PROBLEM REQUIREMENTS
Every line holding the string "brown" should be copied out of the listing.

RAW DATA
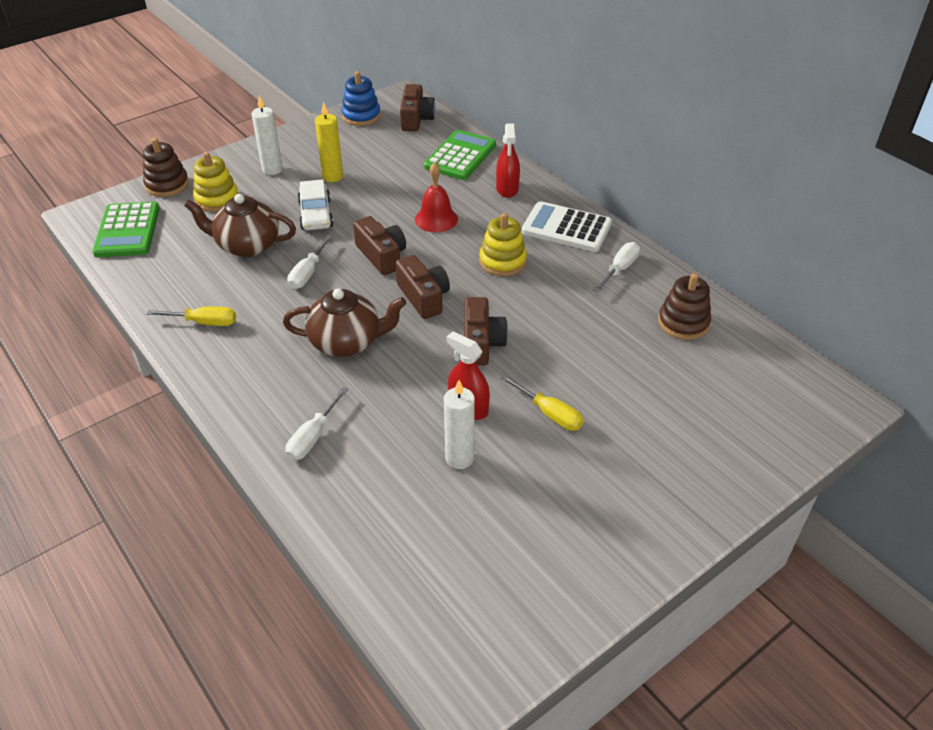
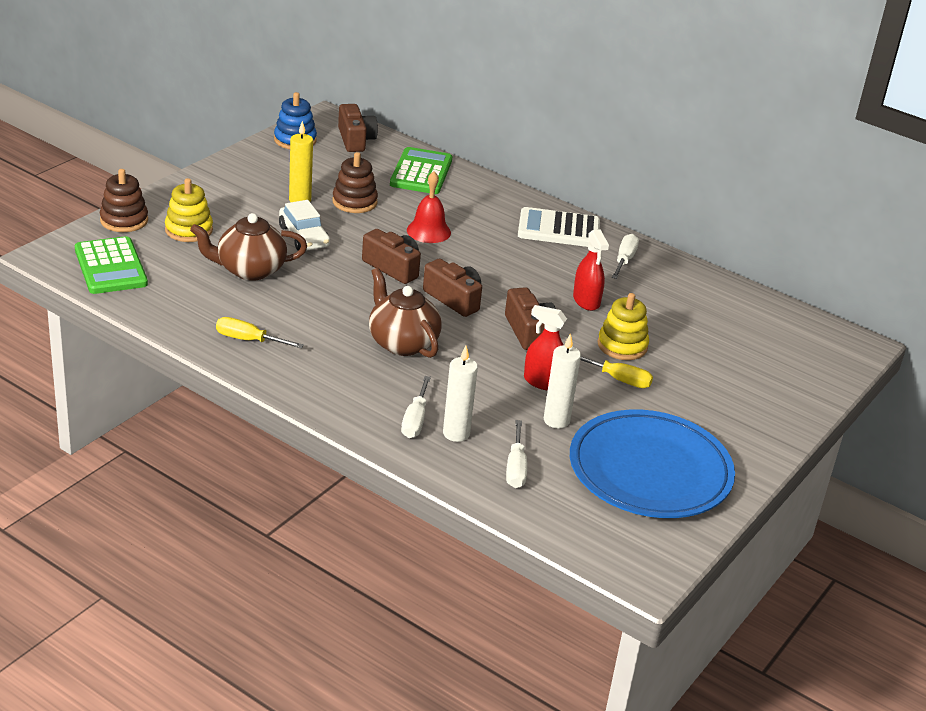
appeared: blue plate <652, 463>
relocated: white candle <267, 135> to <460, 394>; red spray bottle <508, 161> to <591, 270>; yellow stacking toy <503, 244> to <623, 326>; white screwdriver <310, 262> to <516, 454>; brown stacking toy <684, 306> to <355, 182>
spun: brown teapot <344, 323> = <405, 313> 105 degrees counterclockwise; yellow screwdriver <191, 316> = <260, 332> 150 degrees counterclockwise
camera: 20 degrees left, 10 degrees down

SOLUTION FOR THIS EXERCISE
relocated: white candle <267, 135> to <460, 394>; red spray bottle <508, 161> to <591, 270>; yellow stacking toy <503, 244> to <623, 326>; white screwdriver <310, 262> to <516, 454>; brown stacking toy <684, 306> to <355, 182>
spun: brown teapot <344, 323> = <405, 313> 105 degrees counterclockwise; yellow screwdriver <191, 316> = <260, 332> 150 degrees counterclockwise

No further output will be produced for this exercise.